--- Begin ---

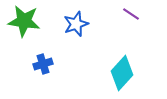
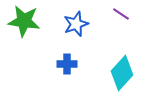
purple line: moved 10 px left
blue cross: moved 24 px right; rotated 18 degrees clockwise
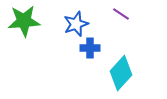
green star: rotated 12 degrees counterclockwise
blue cross: moved 23 px right, 16 px up
cyan diamond: moved 1 px left
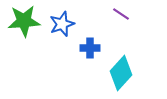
blue star: moved 14 px left
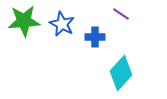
blue star: rotated 25 degrees counterclockwise
blue cross: moved 5 px right, 11 px up
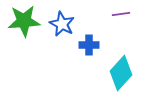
purple line: rotated 42 degrees counterclockwise
blue cross: moved 6 px left, 8 px down
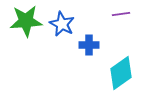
green star: moved 2 px right
cyan diamond: rotated 12 degrees clockwise
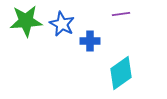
blue cross: moved 1 px right, 4 px up
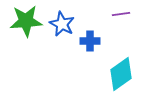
cyan diamond: moved 1 px down
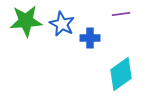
blue cross: moved 3 px up
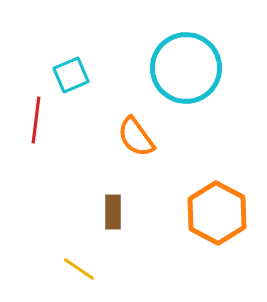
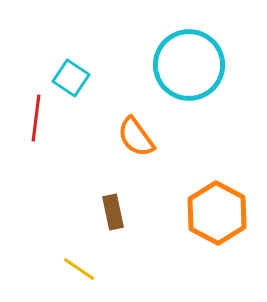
cyan circle: moved 3 px right, 3 px up
cyan square: moved 3 px down; rotated 33 degrees counterclockwise
red line: moved 2 px up
brown rectangle: rotated 12 degrees counterclockwise
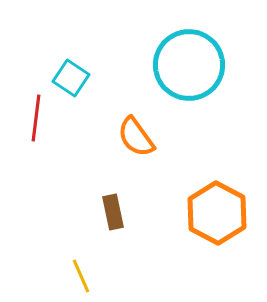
yellow line: moved 2 px right, 7 px down; rotated 32 degrees clockwise
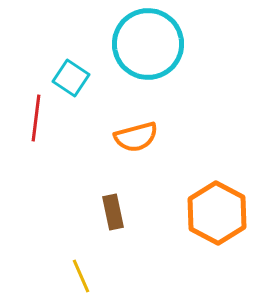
cyan circle: moved 41 px left, 21 px up
orange semicircle: rotated 69 degrees counterclockwise
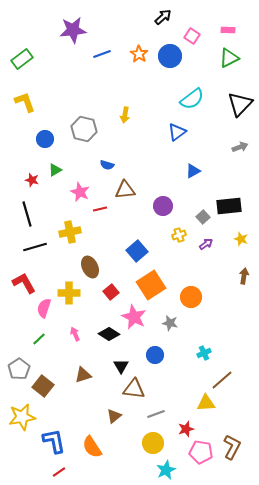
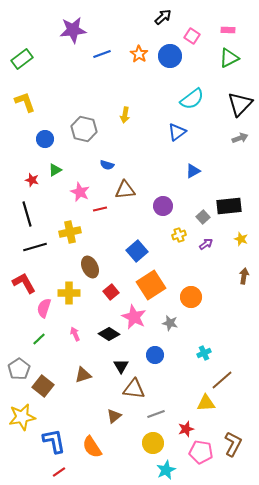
gray arrow at (240, 147): moved 9 px up
brown L-shape at (232, 447): moved 1 px right, 3 px up
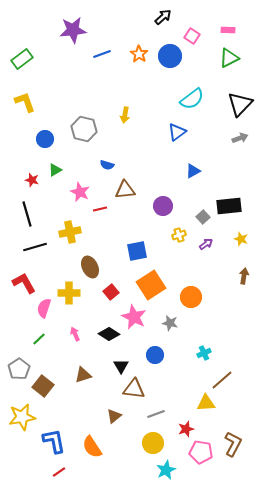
blue square at (137, 251): rotated 30 degrees clockwise
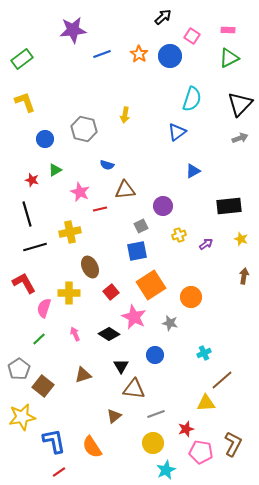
cyan semicircle at (192, 99): rotated 35 degrees counterclockwise
gray square at (203, 217): moved 62 px left, 9 px down; rotated 16 degrees clockwise
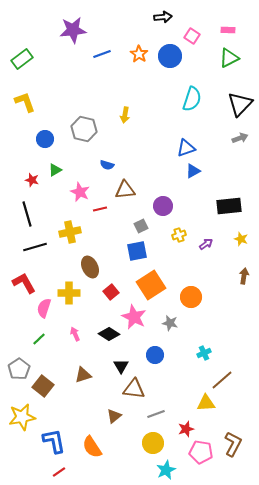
black arrow at (163, 17): rotated 36 degrees clockwise
blue triangle at (177, 132): moved 9 px right, 16 px down; rotated 18 degrees clockwise
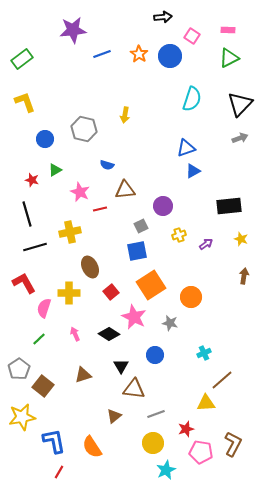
red line at (59, 472): rotated 24 degrees counterclockwise
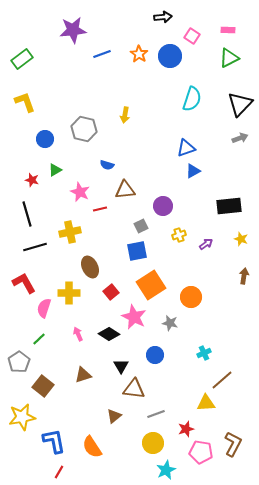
pink arrow at (75, 334): moved 3 px right
gray pentagon at (19, 369): moved 7 px up
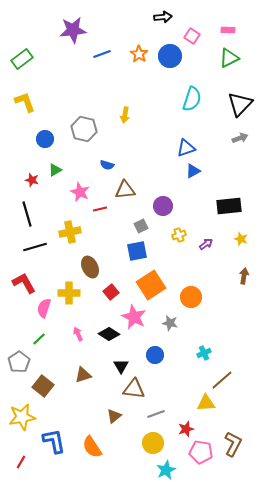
red line at (59, 472): moved 38 px left, 10 px up
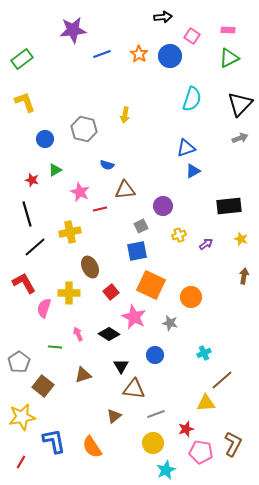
black line at (35, 247): rotated 25 degrees counterclockwise
orange square at (151, 285): rotated 32 degrees counterclockwise
green line at (39, 339): moved 16 px right, 8 px down; rotated 48 degrees clockwise
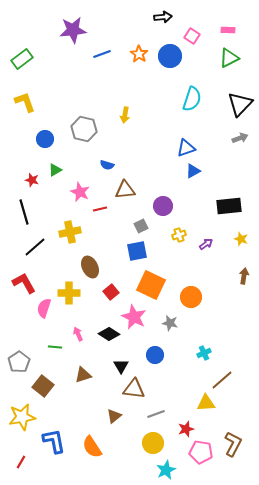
black line at (27, 214): moved 3 px left, 2 px up
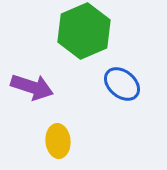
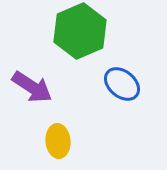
green hexagon: moved 4 px left
purple arrow: rotated 15 degrees clockwise
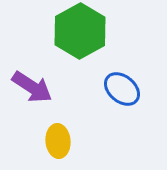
green hexagon: rotated 6 degrees counterclockwise
blue ellipse: moved 5 px down
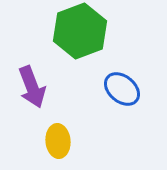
green hexagon: rotated 8 degrees clockwise
purple arrow: rotated 36 degrees clockwise
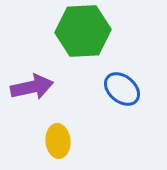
green hexagon: moved 3 px right; rotated 18 degrees clockwise
purple arrow: rotated 81 degrees counterclockwise
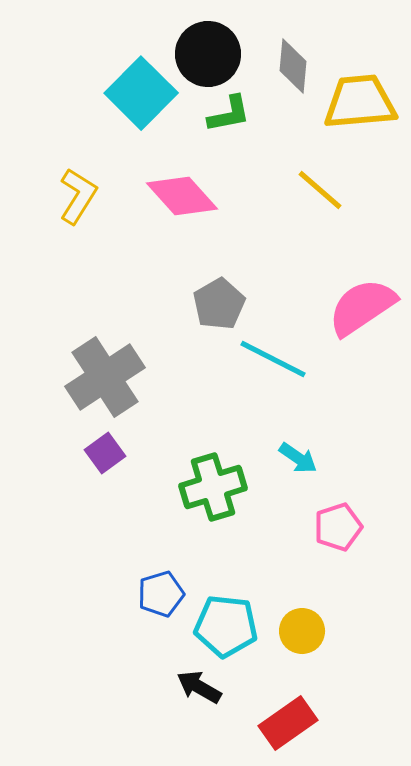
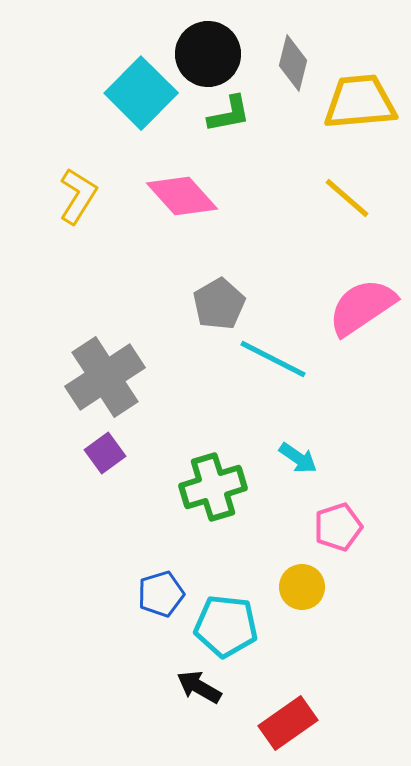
gray diamond: moved 3 px up; rotated 8 degrees clockwise
yellow line: moved 27 px right, 8 px down
yellow circle: moved 44 px up
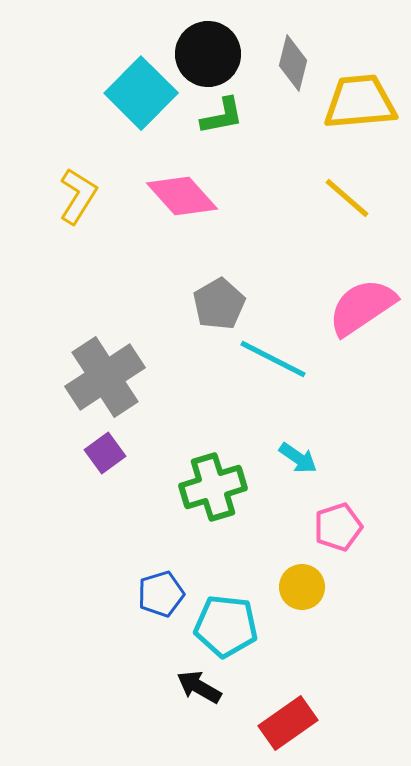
green L-shape: moved 7 px left, 2 px down
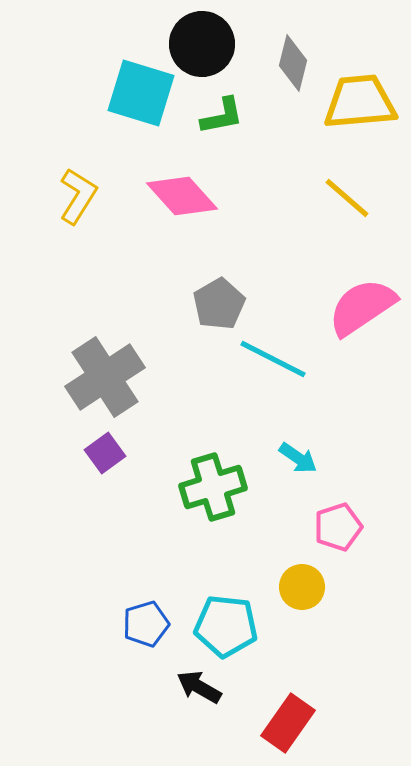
black circle: moved 6 px left, 10 px up
cyan square: rotated 28 degrees counterclockwise
blue pentagon: moved 15 px left, 30 px down
red rectangle: rotated 20 degrees counterclockwise
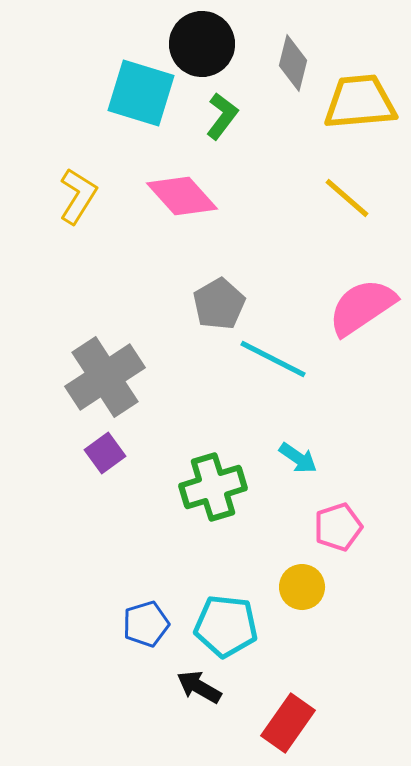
green L-shape: rotated 42 degrees counterclockwise
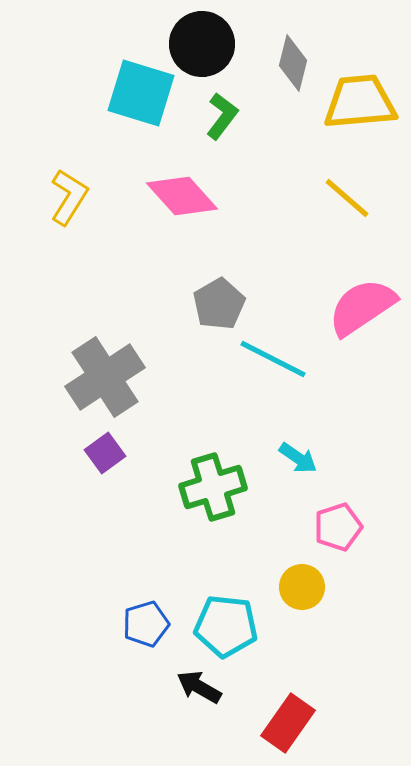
yellow L-shape: moved 9 px left, 1 px down
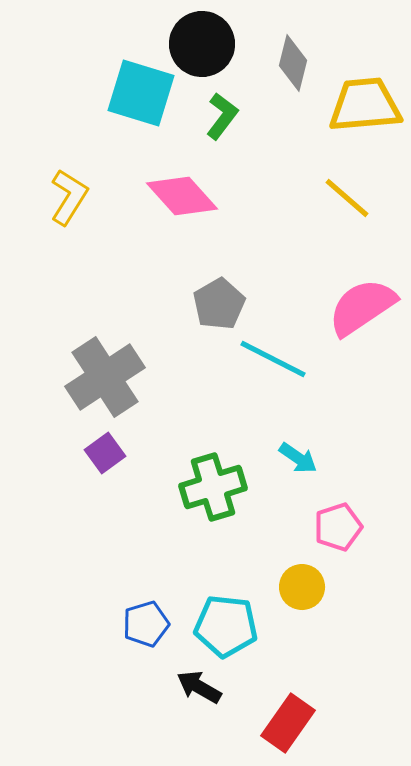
yellow trapezoid: moved 5 px right, 3 px down
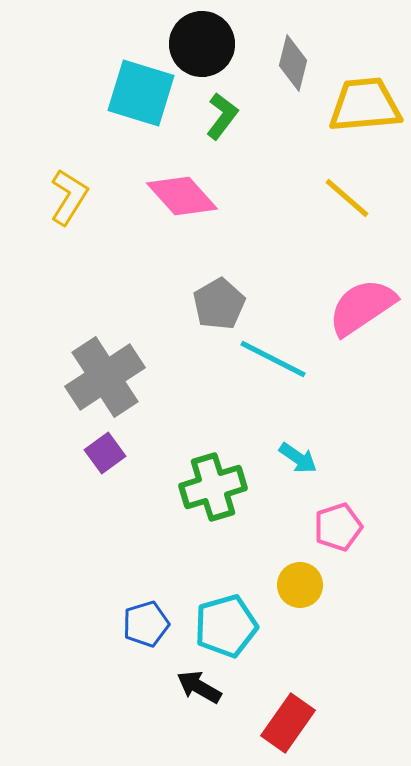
yellow circle: moved 2 px left, 2 px up
cyan pentagon: rotated 22 degrees counterclockwise
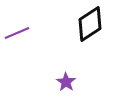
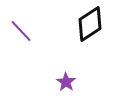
purple line: moved 4 px right, 2 px up; rotated 70 degrees clockwise
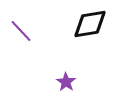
black diamond: rotated 24 degrees clockwise
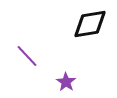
purple line: moved 6 px right, 25 px down
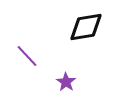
black diamond: moved 4 px left, 3 px down
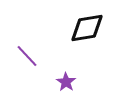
black diamond: moved 1 px right, 1 px down
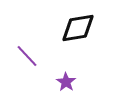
black diamond: moved 9 px left
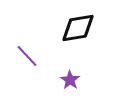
purple star: moved 4 px right, 2 px up
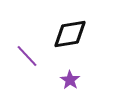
black diamond: moved 8 px left, 6 px down
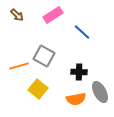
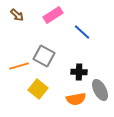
gray ellipse: moved 2 px up
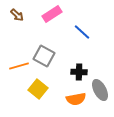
pink rectangle: moved 1 px left, 1 px up
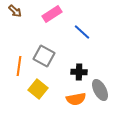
brown arrow: moved 2 px left, 4 px up
orange line: rotated 66 degrees counterclockwise
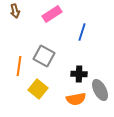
brown arrow: rotated 32 degrees clockwise
blue line: rotated 66 degrees clockwise
black cross: moved 2 px down
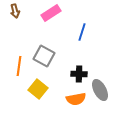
pink rectangle: moved 1 px left, 1 px up
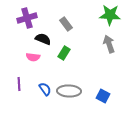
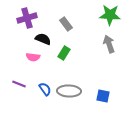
purple line: rotated 64 degrees counterclockwise
blue square: rotated 16 degrees counterclockwise
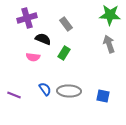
purple line: moved 5 px left, 11 px down
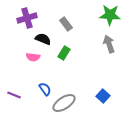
gray ellipse: moved 5 px left, 12 px down; rotated 35 degrees counterclockwise
blue square: rotated 32 degrees clockwise
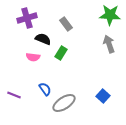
green rectangle: moved 3 px left
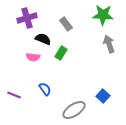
green star: moved 7 px left
gray ellipse: moved 10 px right, 7 px down
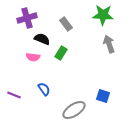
black semicircle: moved 1 px left
blue semicircle: moved 1 px left
blue square: rotated 24 degrees counterclockwise
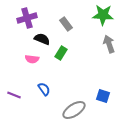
pink semicircle: moved 1 px left, 2 px down
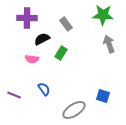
purple cross: rotated 18 degrees clockwise
black semicircle: rotated 49 degrees counterclockwise
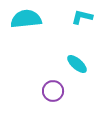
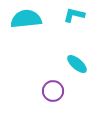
cyan L-shape: moved 8 px left, 2 px up
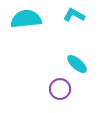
cyan L-shape: rotated 15 degrees clockwise
purple circle: moved 7 px right, 2 px up
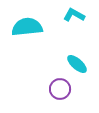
cyan semicircle: moved 1 px right, 8 px down
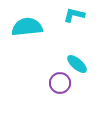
cyan L-shape: rotated 15 degrees counterclockwise
purple circle: moved 6 px up
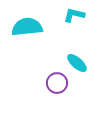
cyan ellipse: moved 1 px up
purple circle: moved 3 px left
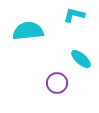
cyan semicircle: moved 1 px right, 4 px down
cyan ellipse: moved 4 px right, 4 px up
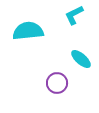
cyan L-shape: rotated 40 degrees counterclockwise
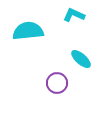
cyan L-shape: rotated 50 degrees clockwise
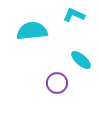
cyan semicircle: moved 4 px right
cyan ellipse: moved 1 px down
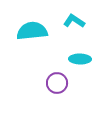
cyan L-shape: moved 6 px down; rotated 10 degrees clockwise
cyan ellipse: moved 1 px left, 1 px up; rotated 40 degrees counterclockwise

--- End ---

* [GIVEN PROBLEM]:
Copy out the rows above word for word, starting at the row that contains "green rectangle: moved 3 px left" and ending at the row that contains "purple circle: moved 7 px right, 2 px up". Leave the pictures out.

* [FULL OUTPUT]:
green rectangle: moved 3 px left
green star: moved 7 px left
gray ellipse: moved 10 px right, 7 px down
black semicircle: moved 1 px left
blue semicircle: moved 1 px left
blue square: rotated 24 degrees counterclockwise
pink semicircle: moved 1 px left, 2 px down
purple cross: rotated 18 degrees clockwise
black semicircle: rotated 49 degrees counterclockwise
cyan L-shape: moved 8 px left, 2 px up
cyan L-shape: rotated 15 degrees clockwise
purple circle: moved 7 px right, 2 px up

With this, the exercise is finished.